Description of the task: Reproduce the listing below exactly, except for its pictures.

Material provided:
=== Begin Enclosure ===
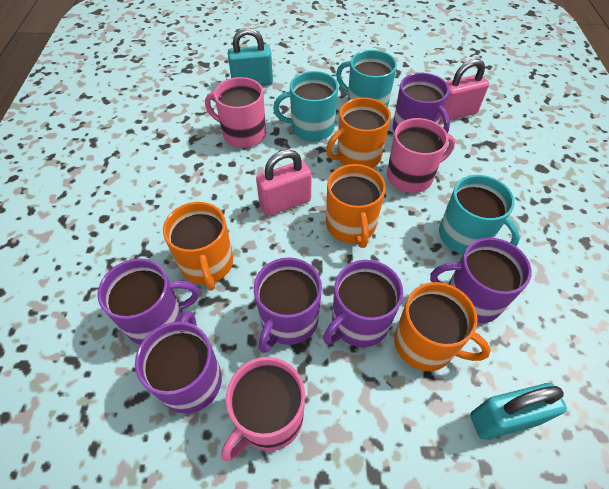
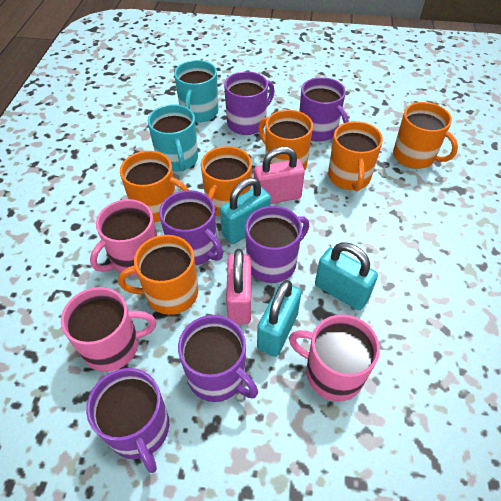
orange mug: 4 -> 6
turquoise mug: 3 -> 2
turquoise padlock: 2 -> 3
=== End Enclosure ===
Completed task:
orange mug: 4 -> 6
turquoise mug: 3 -> 2
turquoise padlock: 2 -> 3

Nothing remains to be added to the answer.